▶ _Brief_: When a line in the data below includes "black", pick it out and copy it.

▶ _Supplied material_:
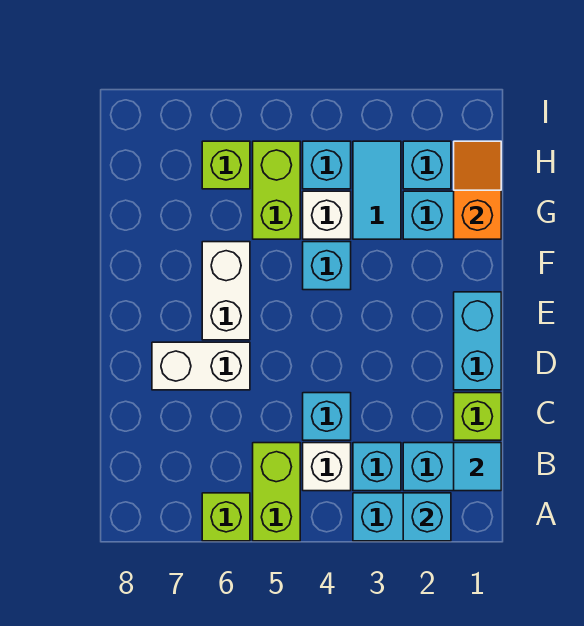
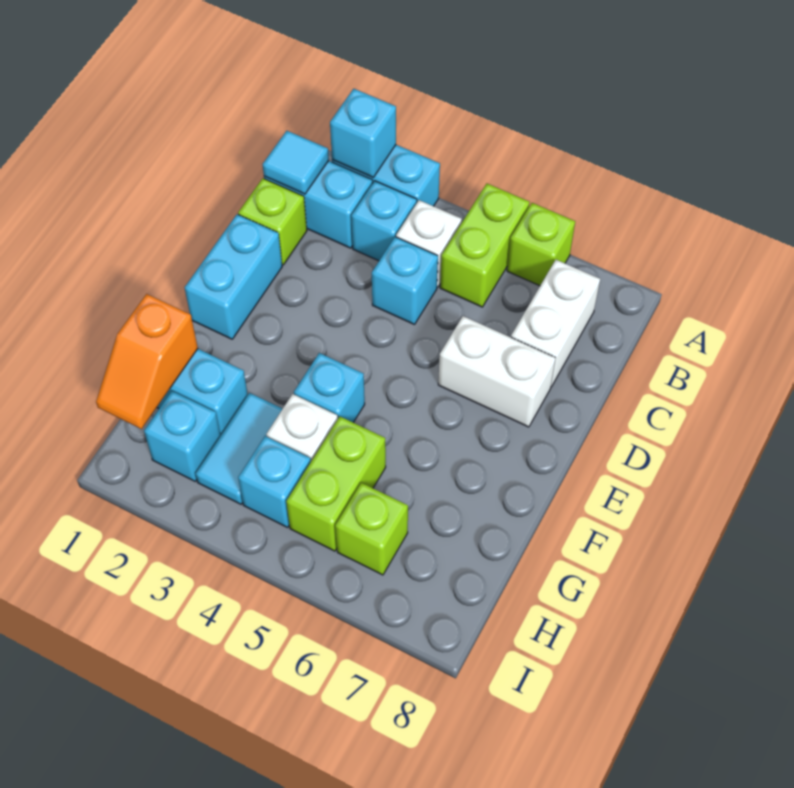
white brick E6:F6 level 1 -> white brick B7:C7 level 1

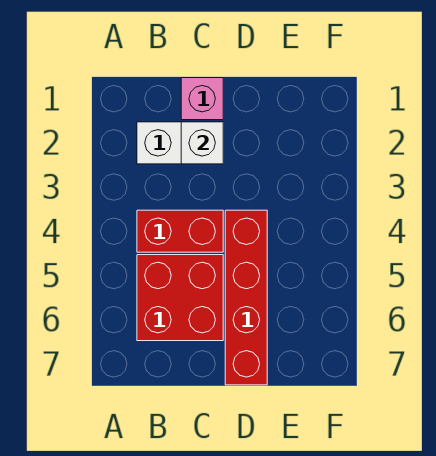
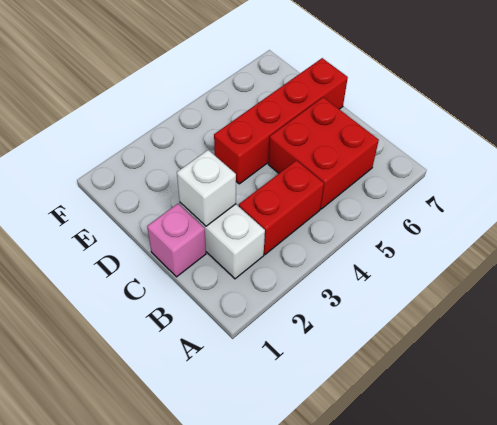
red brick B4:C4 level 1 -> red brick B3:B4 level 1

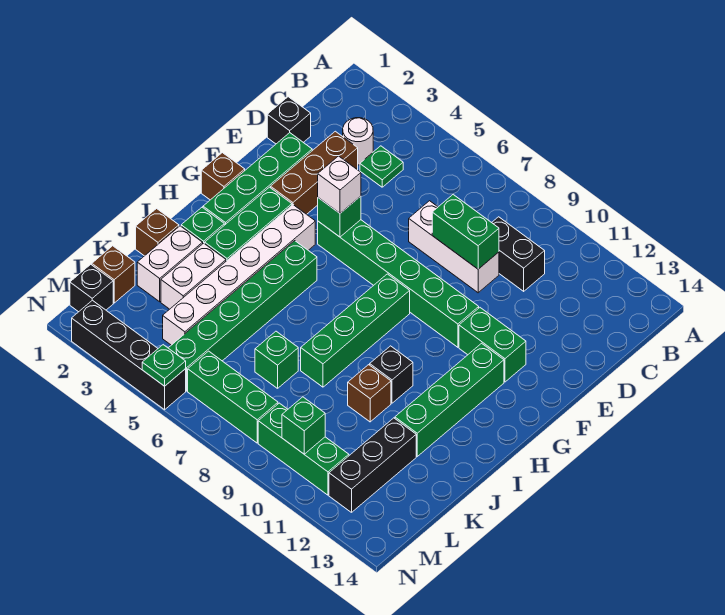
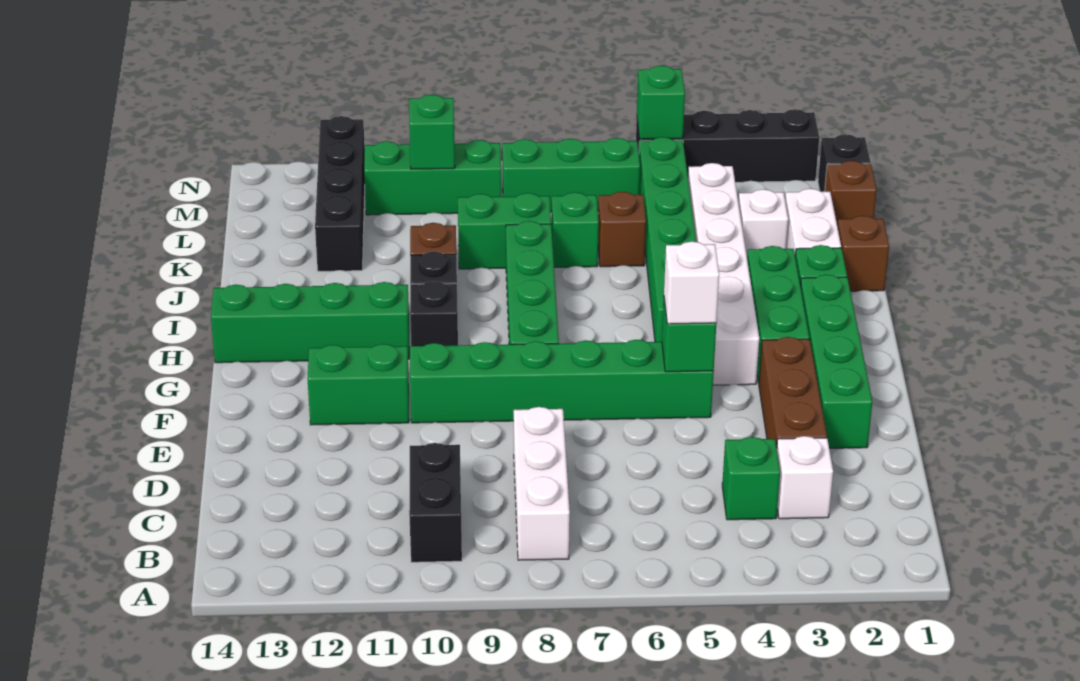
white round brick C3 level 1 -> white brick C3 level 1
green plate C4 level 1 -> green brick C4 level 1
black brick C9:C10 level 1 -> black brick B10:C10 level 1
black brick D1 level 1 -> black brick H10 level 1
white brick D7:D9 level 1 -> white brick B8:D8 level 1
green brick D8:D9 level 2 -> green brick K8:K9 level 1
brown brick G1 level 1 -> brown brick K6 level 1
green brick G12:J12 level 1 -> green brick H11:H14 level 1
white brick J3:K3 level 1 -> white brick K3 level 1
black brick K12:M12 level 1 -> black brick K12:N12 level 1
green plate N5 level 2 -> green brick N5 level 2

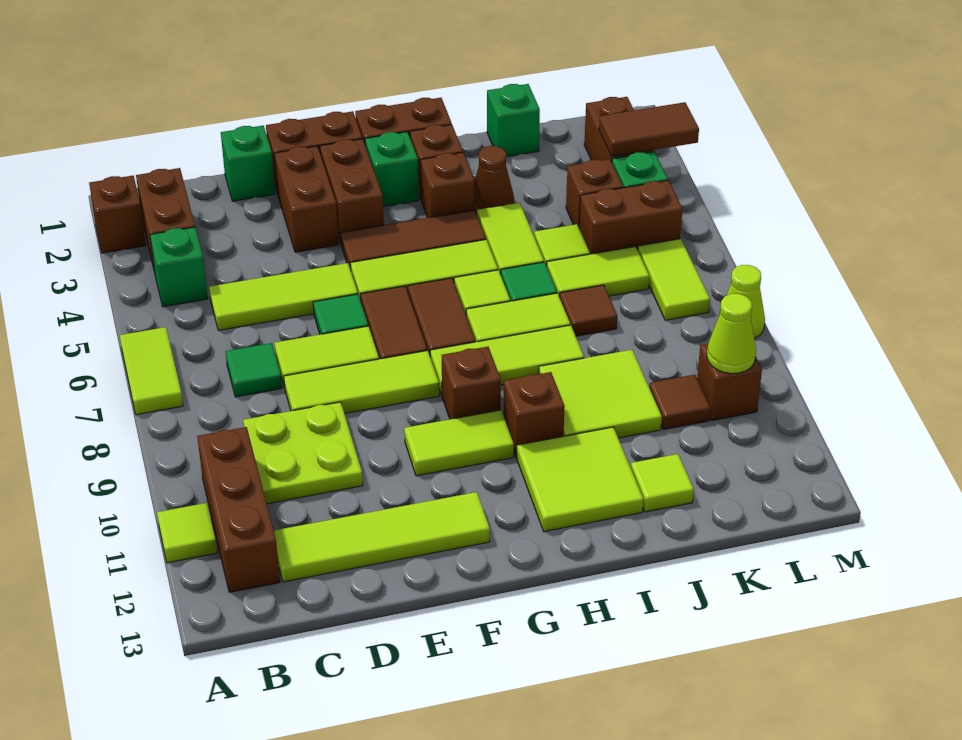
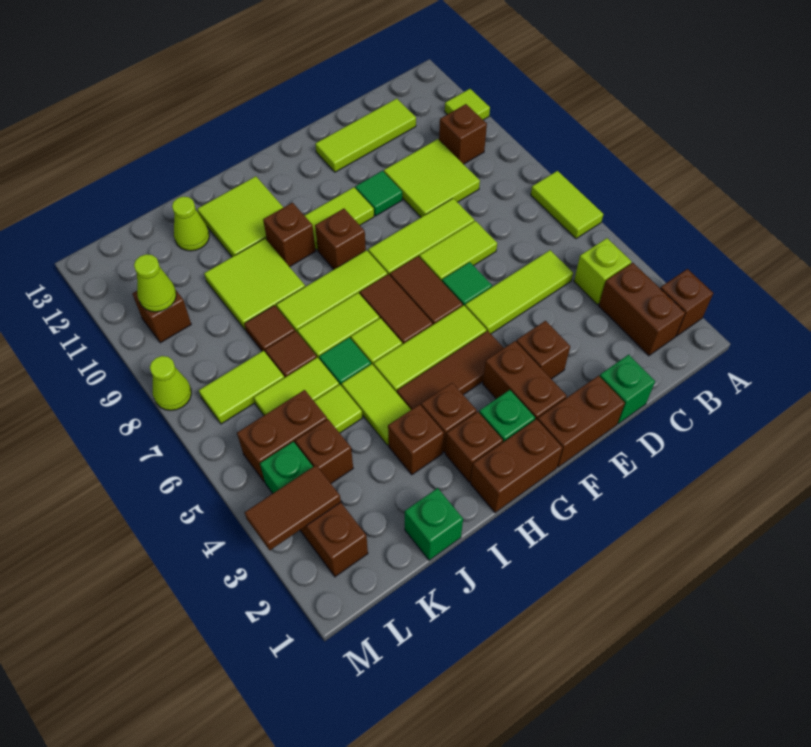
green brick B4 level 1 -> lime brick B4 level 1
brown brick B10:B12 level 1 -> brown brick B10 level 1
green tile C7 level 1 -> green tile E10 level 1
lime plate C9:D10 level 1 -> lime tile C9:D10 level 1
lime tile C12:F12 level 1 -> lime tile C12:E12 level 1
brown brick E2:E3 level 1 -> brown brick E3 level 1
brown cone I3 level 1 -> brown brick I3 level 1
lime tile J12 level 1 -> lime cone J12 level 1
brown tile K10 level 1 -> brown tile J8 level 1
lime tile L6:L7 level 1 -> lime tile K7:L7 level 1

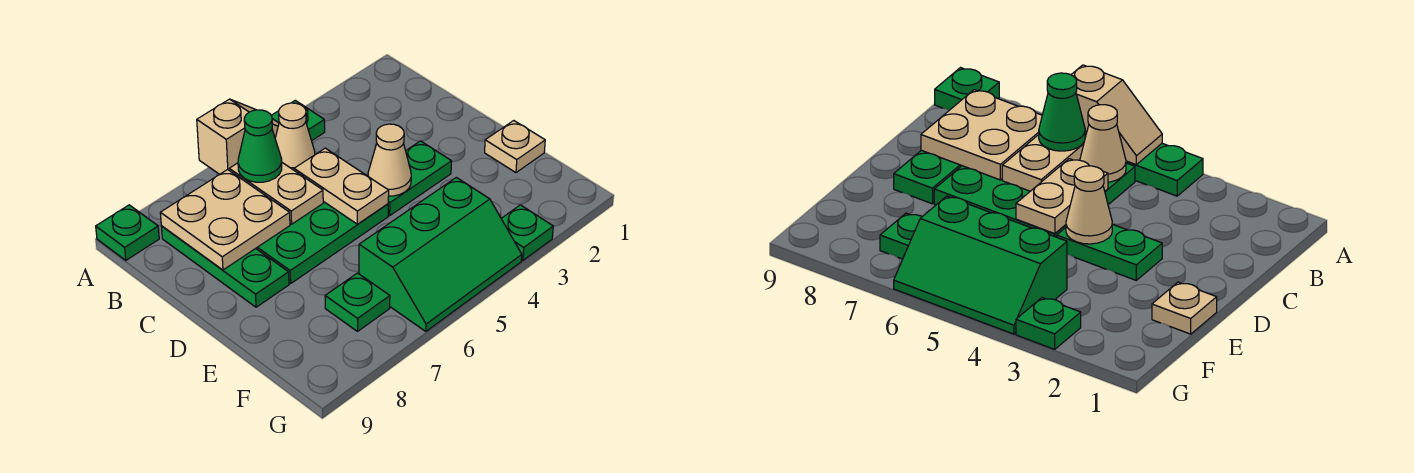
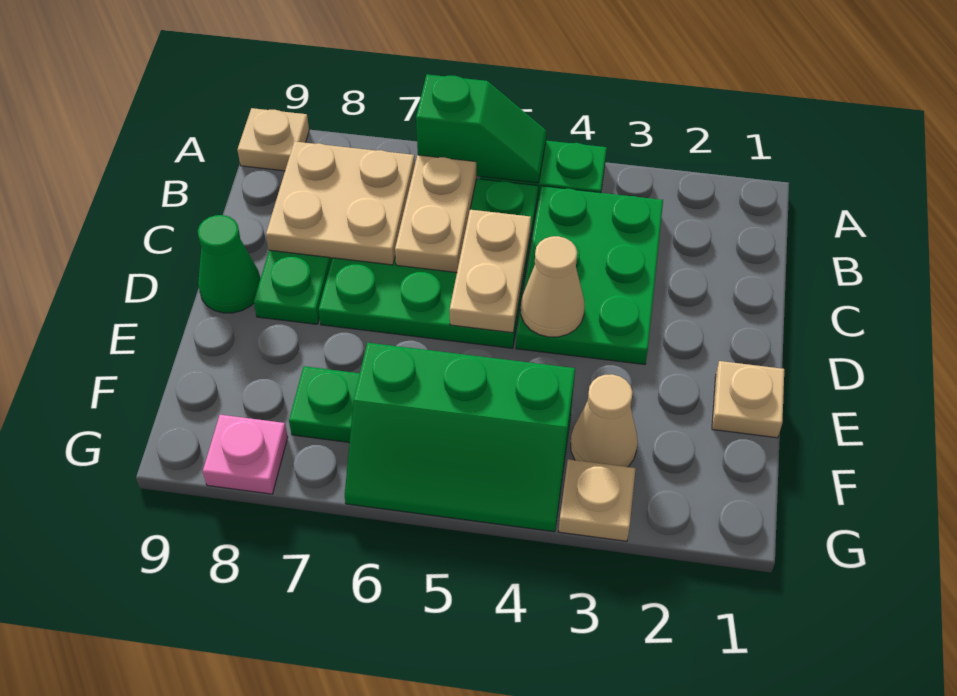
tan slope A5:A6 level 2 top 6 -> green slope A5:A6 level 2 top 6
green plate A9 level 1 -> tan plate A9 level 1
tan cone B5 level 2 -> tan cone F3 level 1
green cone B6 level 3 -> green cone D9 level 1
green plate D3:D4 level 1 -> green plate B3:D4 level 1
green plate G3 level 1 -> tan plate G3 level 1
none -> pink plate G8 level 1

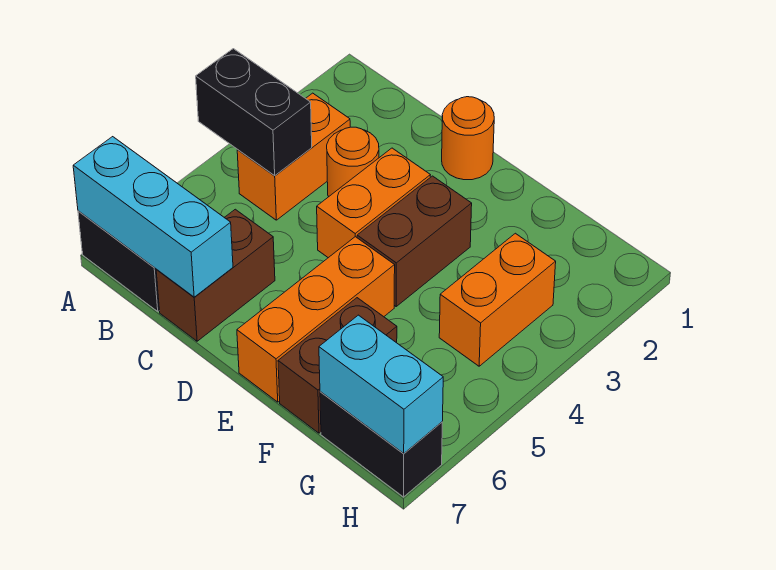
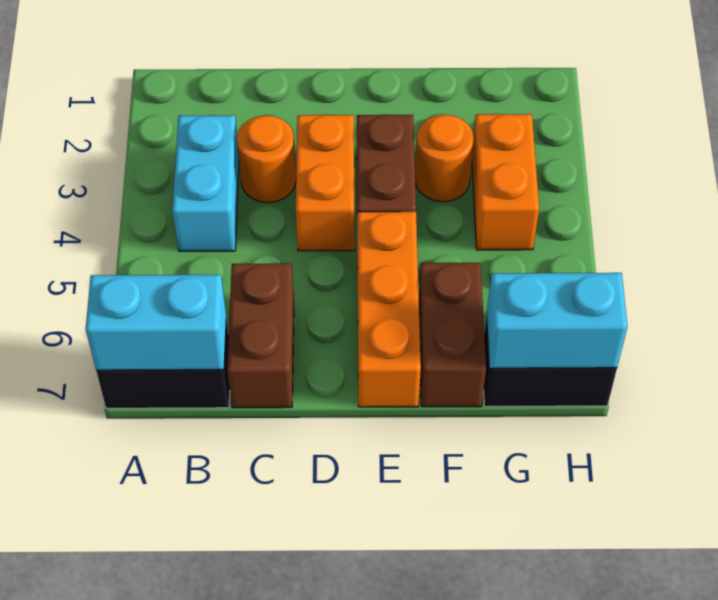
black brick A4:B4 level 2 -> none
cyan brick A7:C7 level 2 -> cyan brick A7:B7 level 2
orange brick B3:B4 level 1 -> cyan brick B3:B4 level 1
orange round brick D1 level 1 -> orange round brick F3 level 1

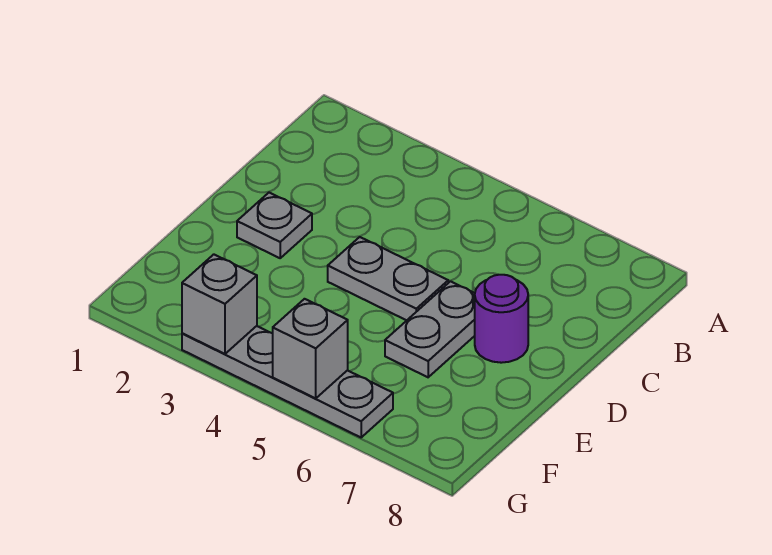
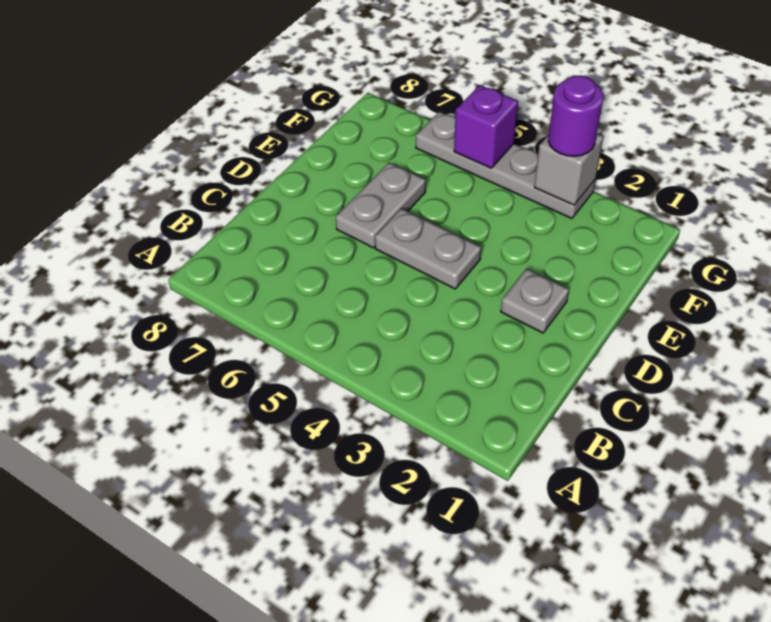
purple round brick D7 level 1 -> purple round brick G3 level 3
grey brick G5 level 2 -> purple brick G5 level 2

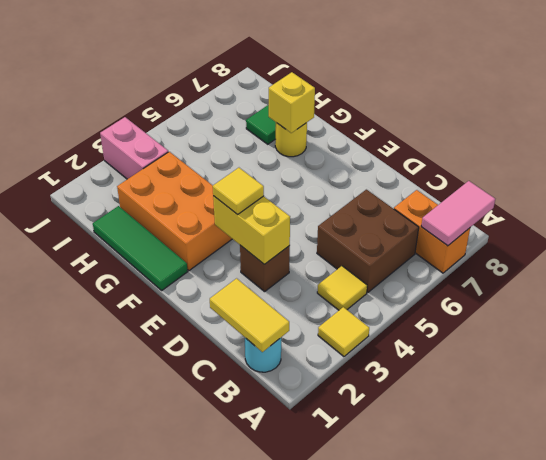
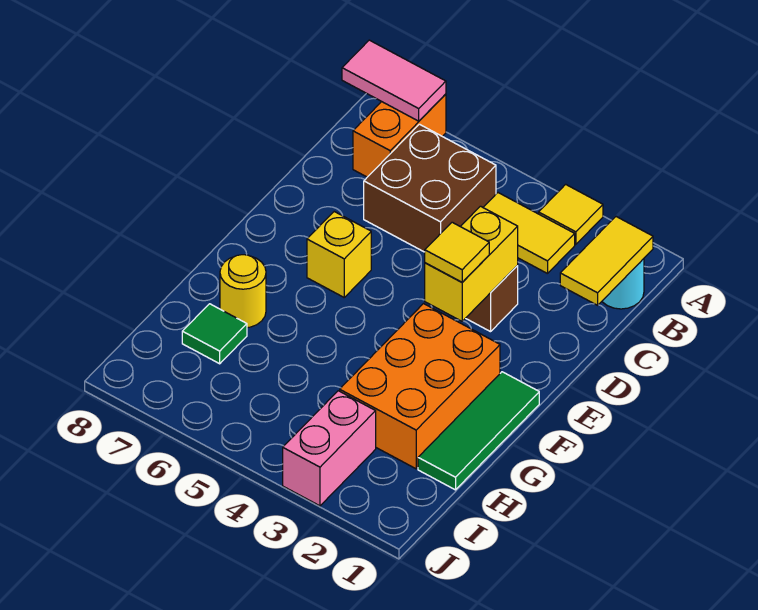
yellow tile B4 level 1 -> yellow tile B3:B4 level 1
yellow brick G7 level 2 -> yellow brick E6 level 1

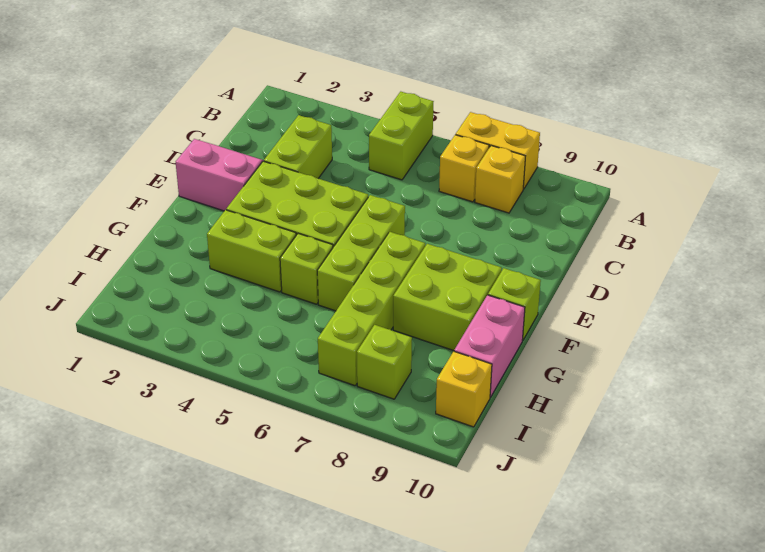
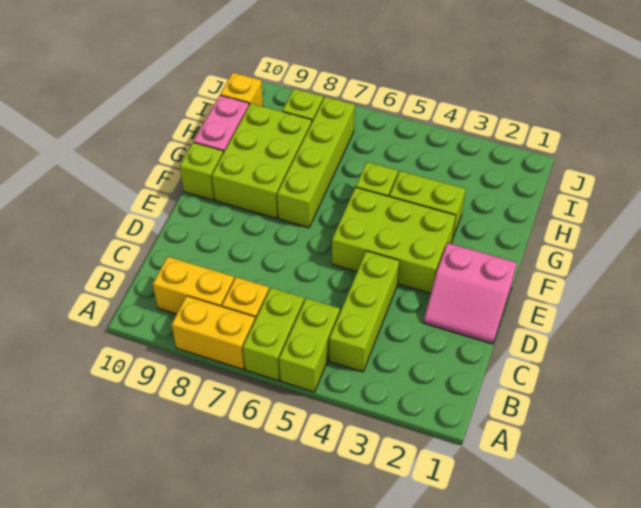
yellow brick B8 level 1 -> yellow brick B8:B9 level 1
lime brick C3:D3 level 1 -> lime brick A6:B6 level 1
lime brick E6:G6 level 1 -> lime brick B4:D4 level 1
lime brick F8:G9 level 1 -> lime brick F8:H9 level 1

▶ _Task answer_:
black brick C9:C10 level 1 -> black brick B10:C10 level 1
black brick D1 level 1 -> black brick H10 level 1
black brick K12:M12 level 1 -> black brick K12:N12 level 1
black brick A4:B4 level 2 -> none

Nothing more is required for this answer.